• [TASK STATEMENT] Could you set down the records below exactly as they are, with no pictures?

• [GIVEN DATA]
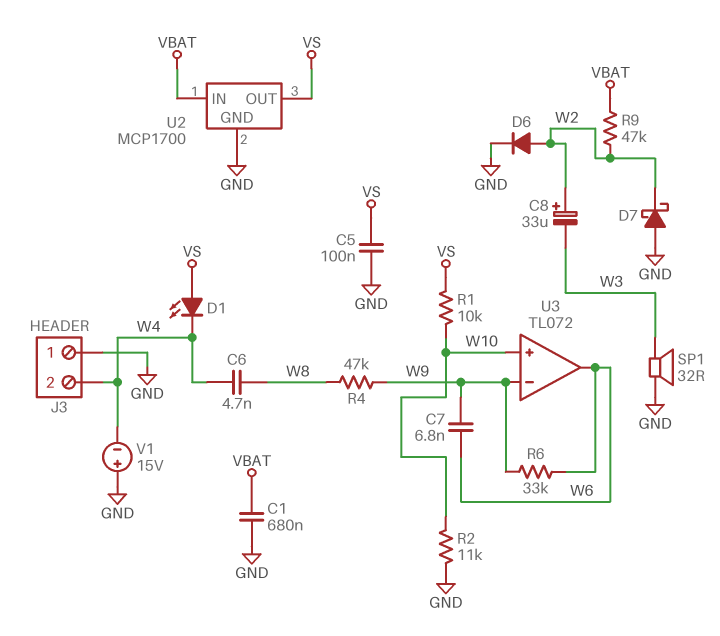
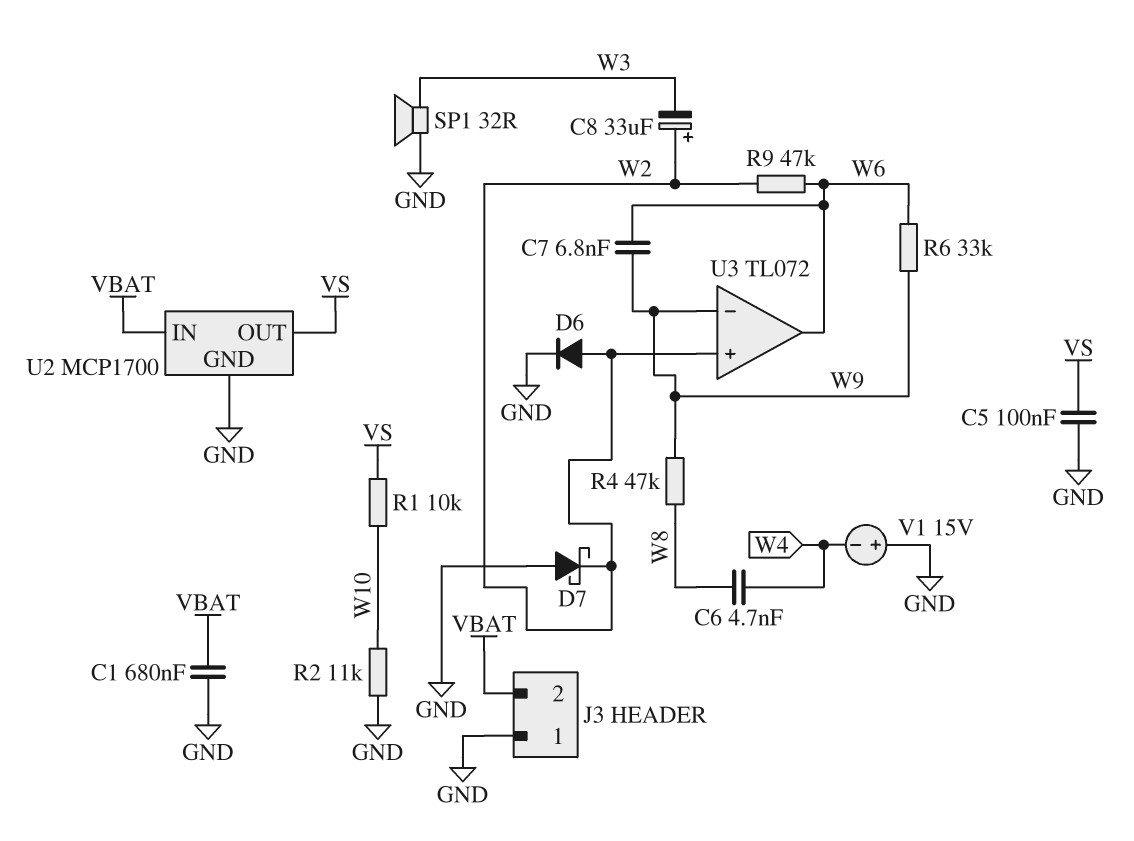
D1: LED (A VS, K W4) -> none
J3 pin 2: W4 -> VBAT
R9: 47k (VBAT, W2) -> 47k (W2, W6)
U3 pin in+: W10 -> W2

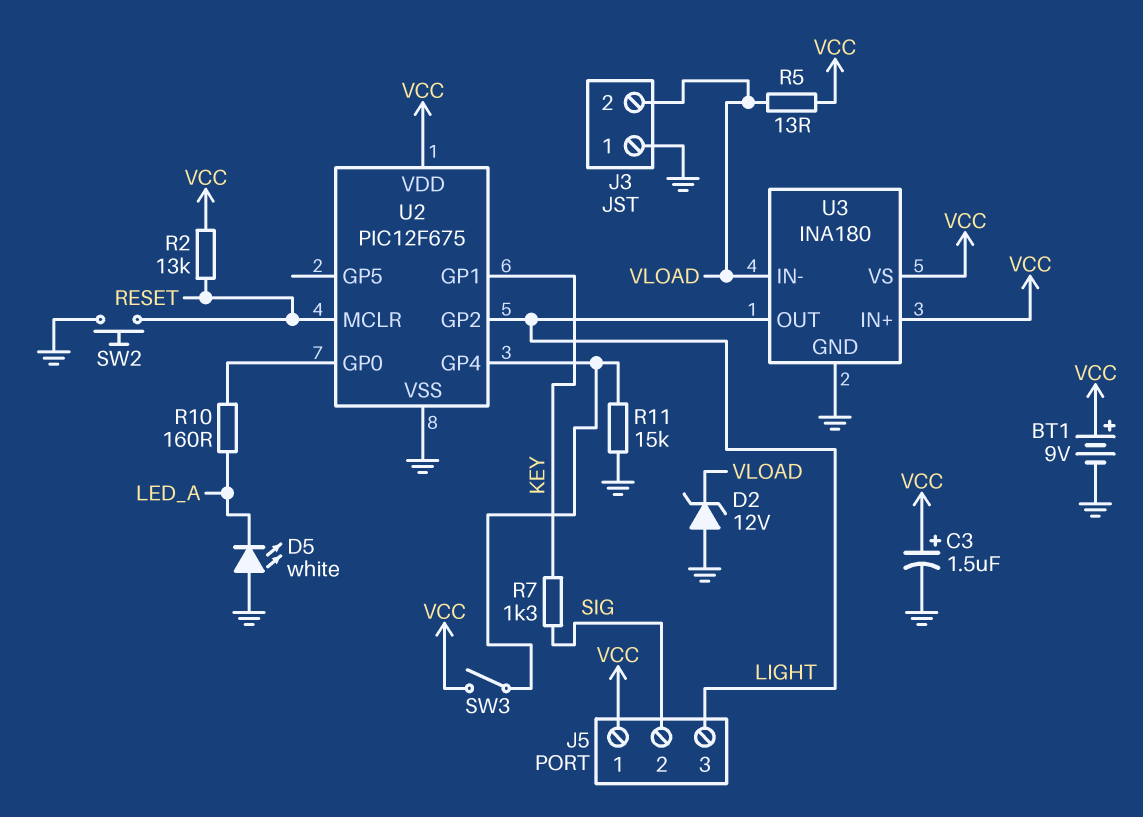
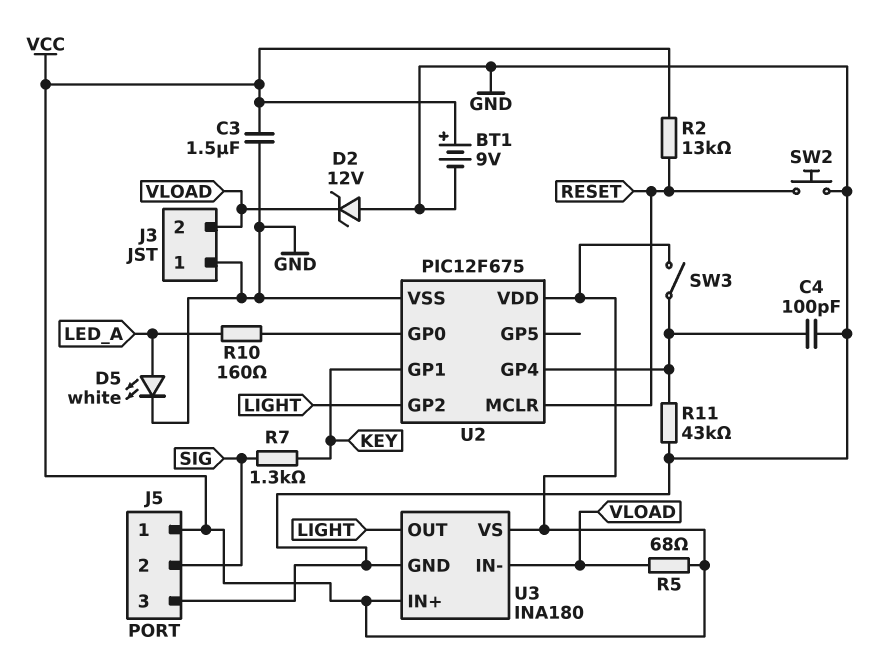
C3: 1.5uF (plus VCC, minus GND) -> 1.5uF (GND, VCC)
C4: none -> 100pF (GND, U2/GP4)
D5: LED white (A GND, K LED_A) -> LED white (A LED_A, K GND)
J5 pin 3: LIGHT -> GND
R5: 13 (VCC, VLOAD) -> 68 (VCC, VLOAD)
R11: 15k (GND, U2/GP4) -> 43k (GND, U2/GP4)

• [EXERCISE SOLUTION]
D1: LED (A VS, K W4) -> none
J3 pin 2: W4 -> VBAT
R9: 47k (VBAT, W2) -> 47k (W2, W6)
U3 pin in+: W10 -> W2

C3: 1.5uF (plus VCC, minus GND) -> 1.5uF (GND, VCC)
C4: none -> 100pF (GND, U2/GP4)
D5: LED white (A GND, K LED_A) -> LED white (A LED_A, K GND)
J5 pin 3: LIGHT -> GND
R5: 13 (VCC, VLOAD) -> 68 (VCC, VLOAD)
R11: 15k (GND, U2/GP4) -> 43k (GND, U2/GP4)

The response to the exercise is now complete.